§ THE TASK
Whenever a line below includes the string "calculator", show it.

=== Section Start ===

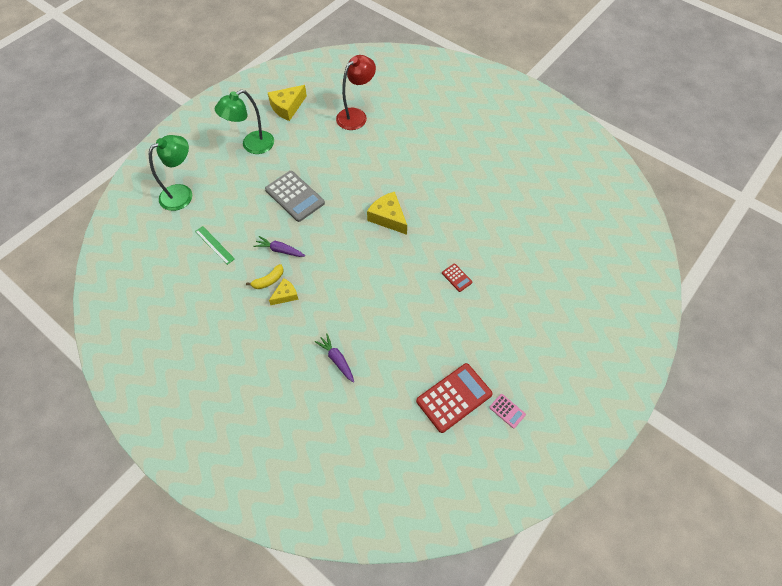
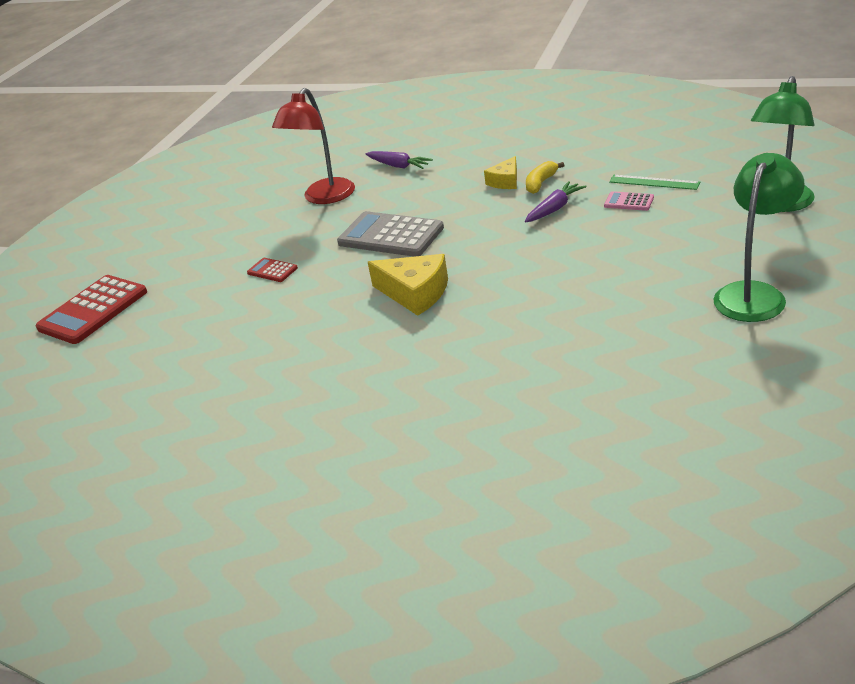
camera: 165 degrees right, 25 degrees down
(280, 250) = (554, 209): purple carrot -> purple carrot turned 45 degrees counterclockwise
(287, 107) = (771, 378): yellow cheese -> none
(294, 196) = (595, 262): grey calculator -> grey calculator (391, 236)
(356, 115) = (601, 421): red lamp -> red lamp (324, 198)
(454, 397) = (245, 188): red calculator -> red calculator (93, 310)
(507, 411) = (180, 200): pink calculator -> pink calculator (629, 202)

=== Section End ===

§ WRITTEN ANSWER
(294, 196) = (595, 262): grey calculator -> grey calculator (391, 236)
(454, 397) = (245, 188): red calculator -> red calculator (93, 310)
(507, 411) = (180, 200): pink calculator -> pink calculator (629, 202)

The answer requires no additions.